From the data below, please reproduce exactly everything from the line that contains "OLED pin SDA: D18 -> D35" down to the line that contains "TEMP pin OUT: VP -> D34", with both ends included.

Given records ->
..............................

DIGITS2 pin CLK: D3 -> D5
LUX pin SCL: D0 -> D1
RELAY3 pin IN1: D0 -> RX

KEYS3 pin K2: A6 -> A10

..............................

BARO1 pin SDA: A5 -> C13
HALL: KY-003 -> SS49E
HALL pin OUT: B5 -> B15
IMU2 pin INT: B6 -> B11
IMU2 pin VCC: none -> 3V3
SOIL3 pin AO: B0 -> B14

..............................

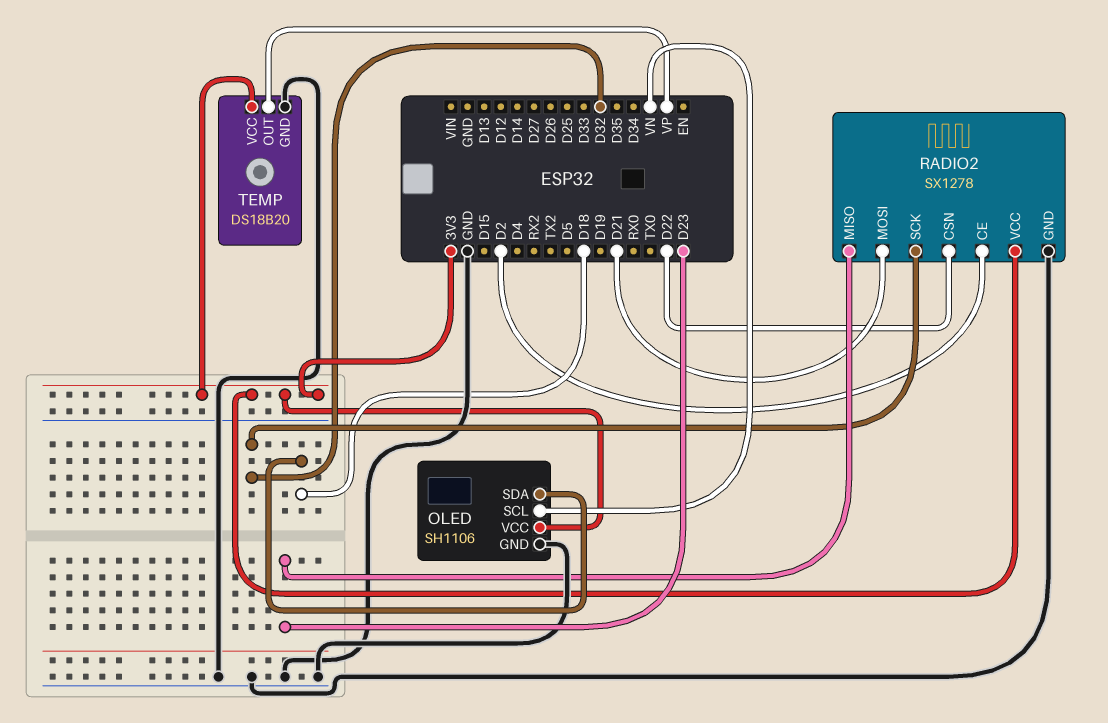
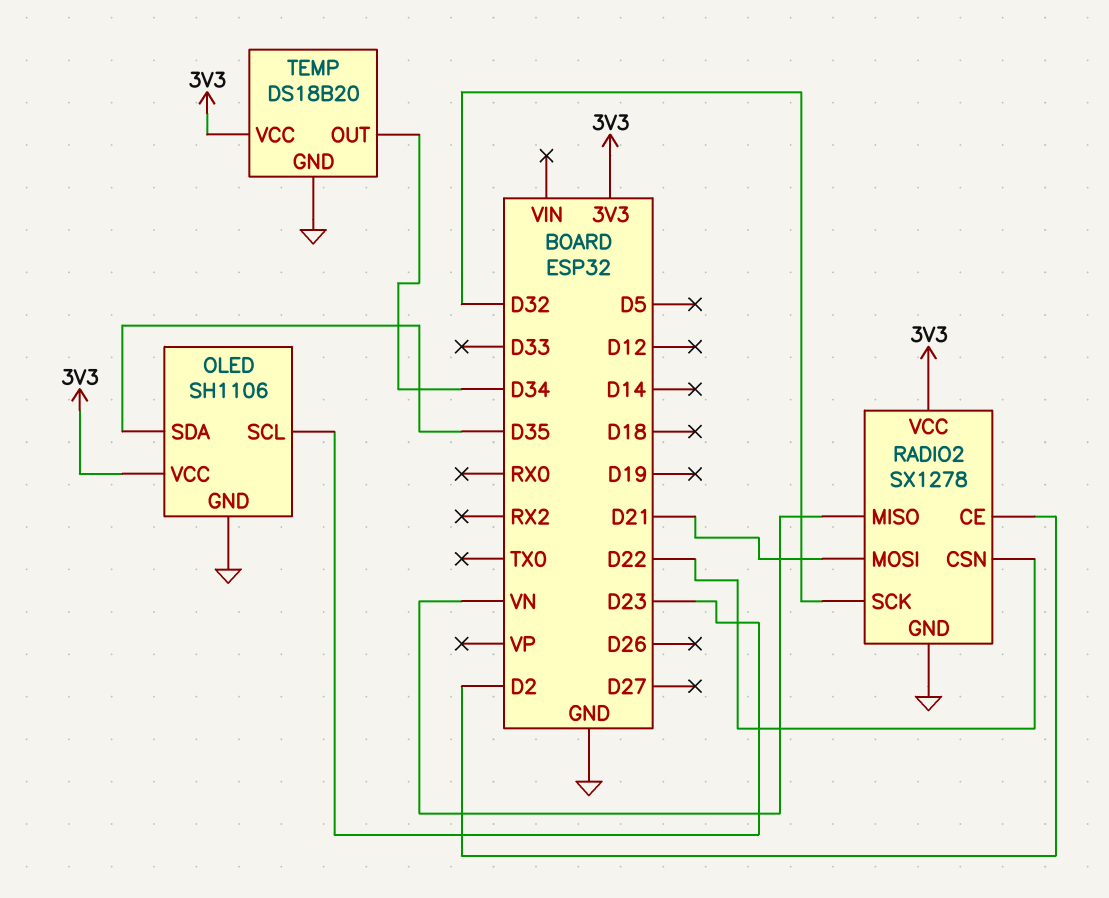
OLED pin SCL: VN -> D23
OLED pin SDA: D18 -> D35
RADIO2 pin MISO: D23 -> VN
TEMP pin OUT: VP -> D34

..............................

Result for this task ->
OLED pin SDA: D18 -> D35
RADIO2 pin MISO: D23 -> VN
TEMP pin OUT: VP -> D34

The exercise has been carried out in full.